-- Exercise details --
Tally every line of the listing where the string "none" is found, and state the total alone.

-- Data for this exercise --
┄┄┄┄┄┄

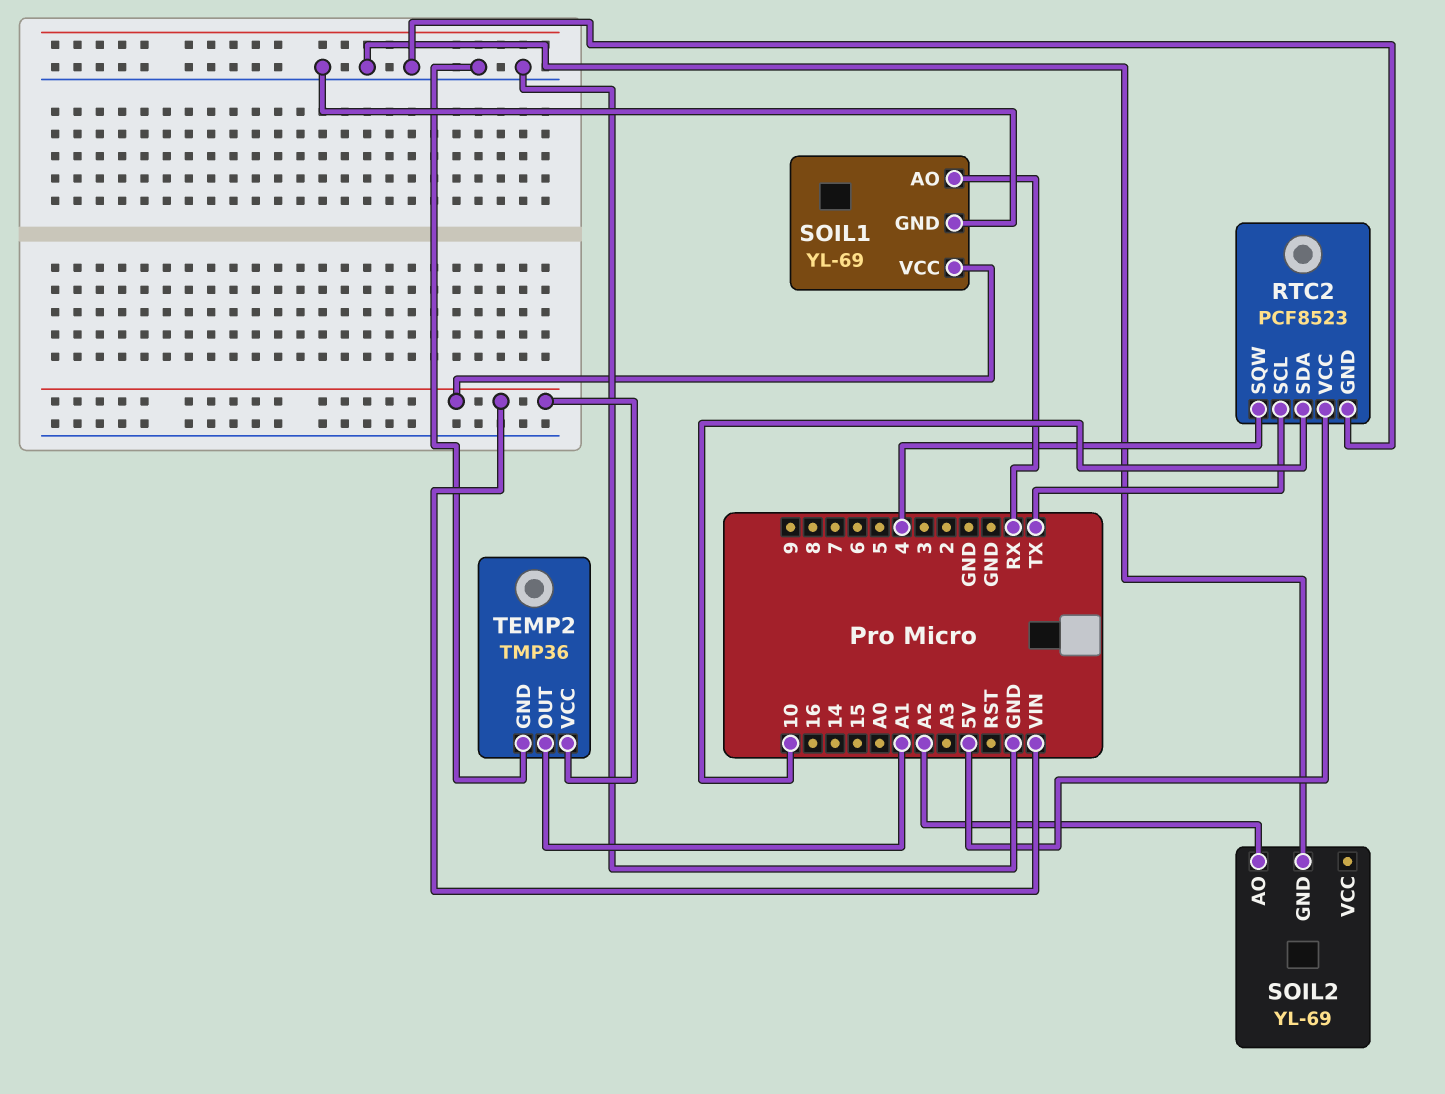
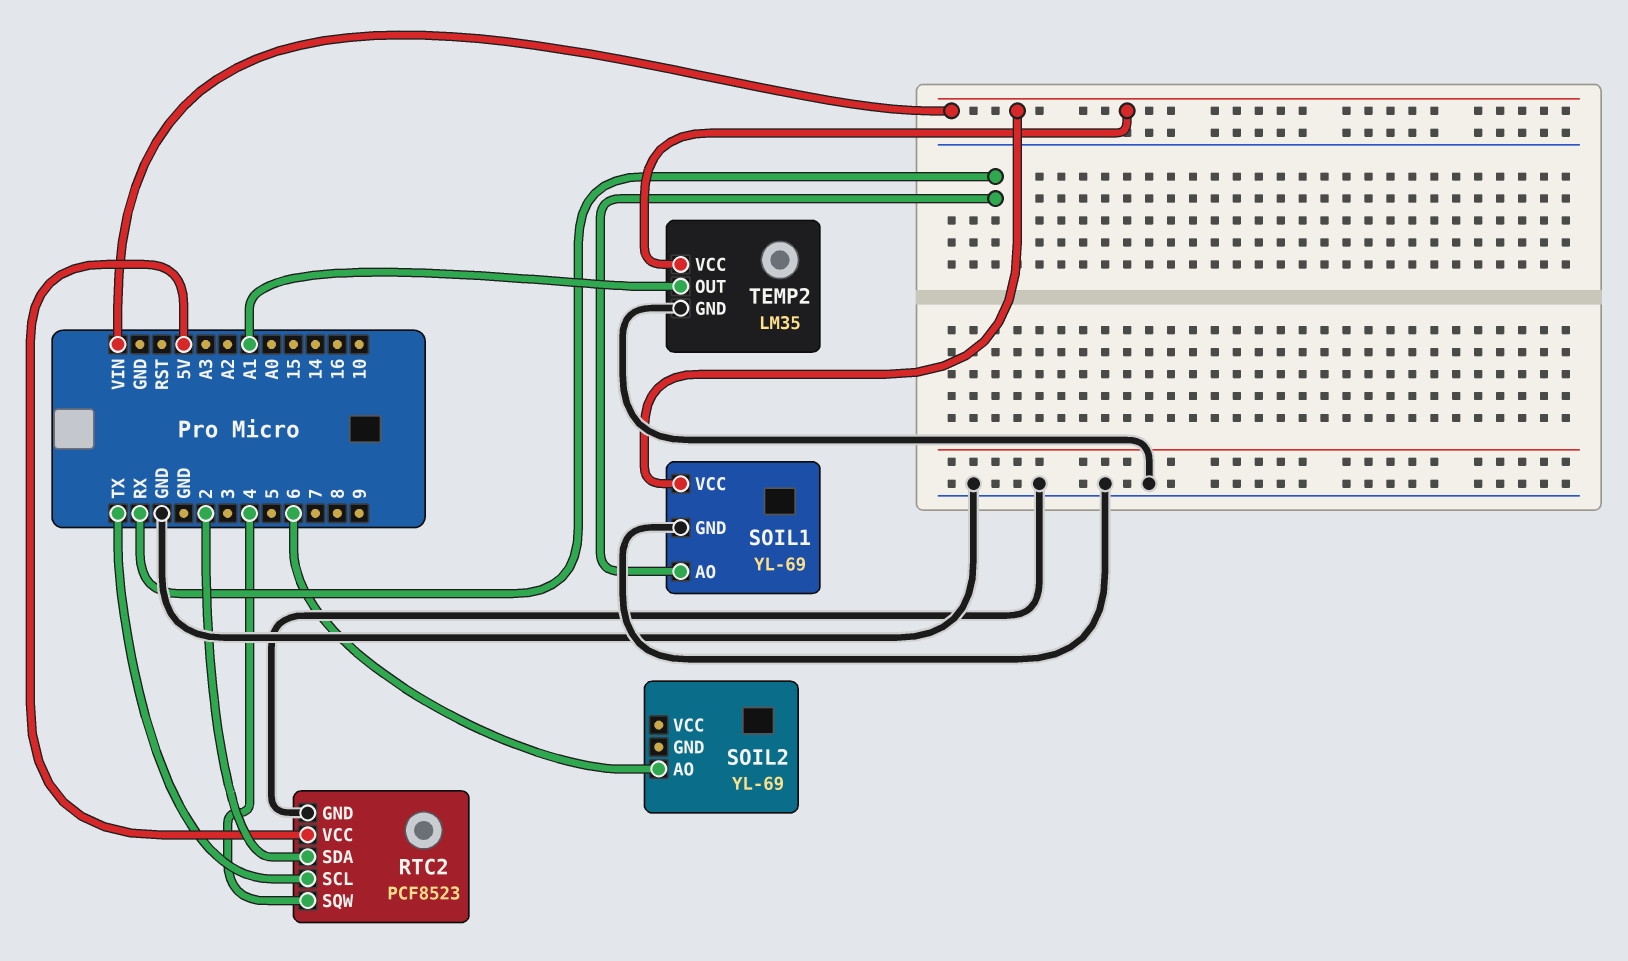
RTC2 pin SDA: 10 -> 2
SOIL2 pin AO: A2 -> 6
SOIL2 pin GND: GND -> none
TEMP2: TMP36 -> LM35

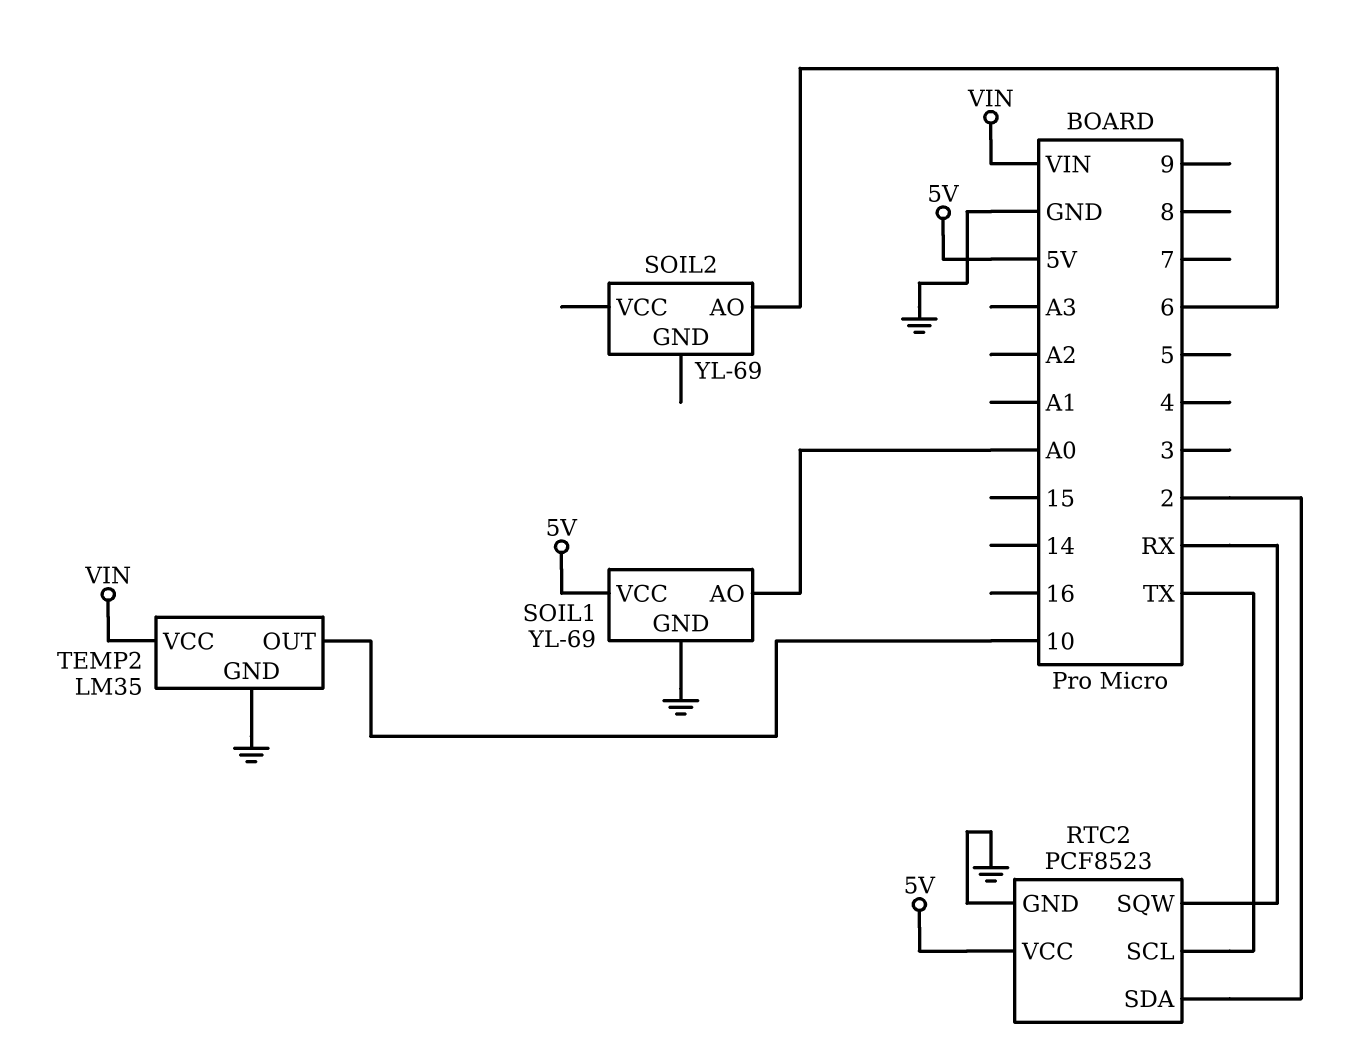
RTC2 pin SQW: 4 -> RX
SOIL1 pin AO: RX -> A0
SOIL1 pin VCC: VIN -> 5V
TEMP2 pin OUT: A1 -> 10

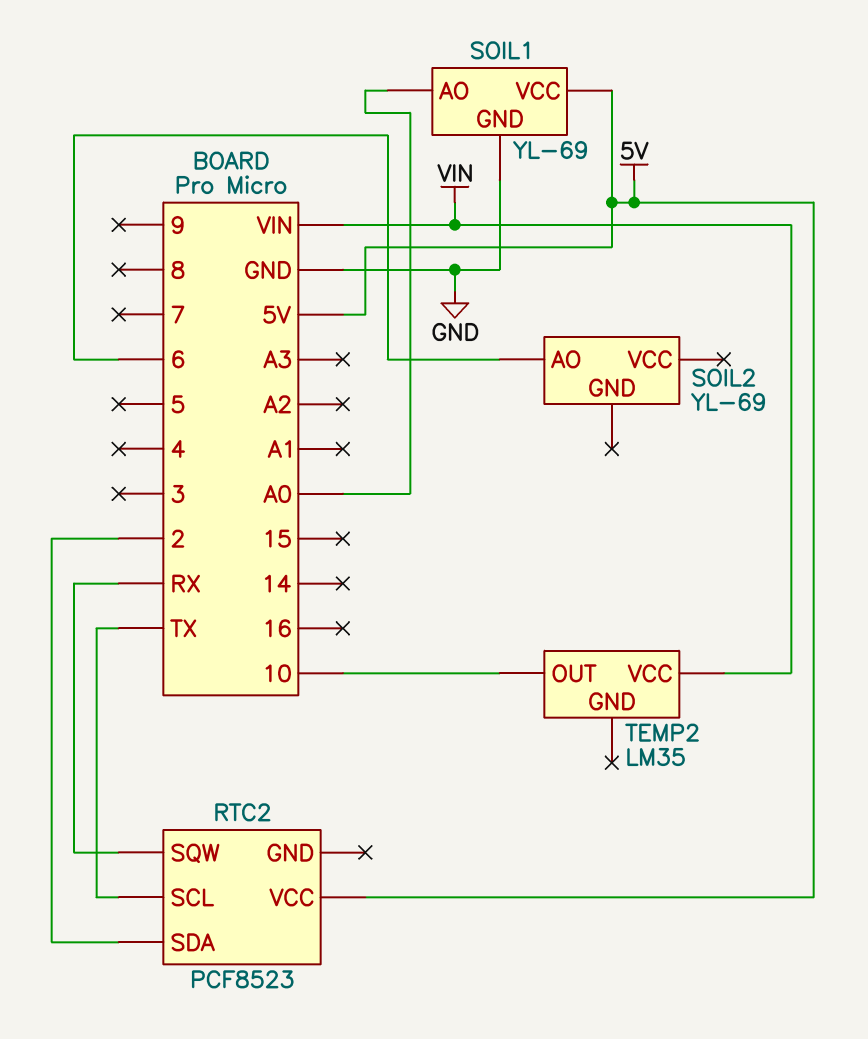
RTC2 pin GND: GND -> none
TEMP2 pin GND: GND -> none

┄┄┄┄┄┄

-- Response below --
3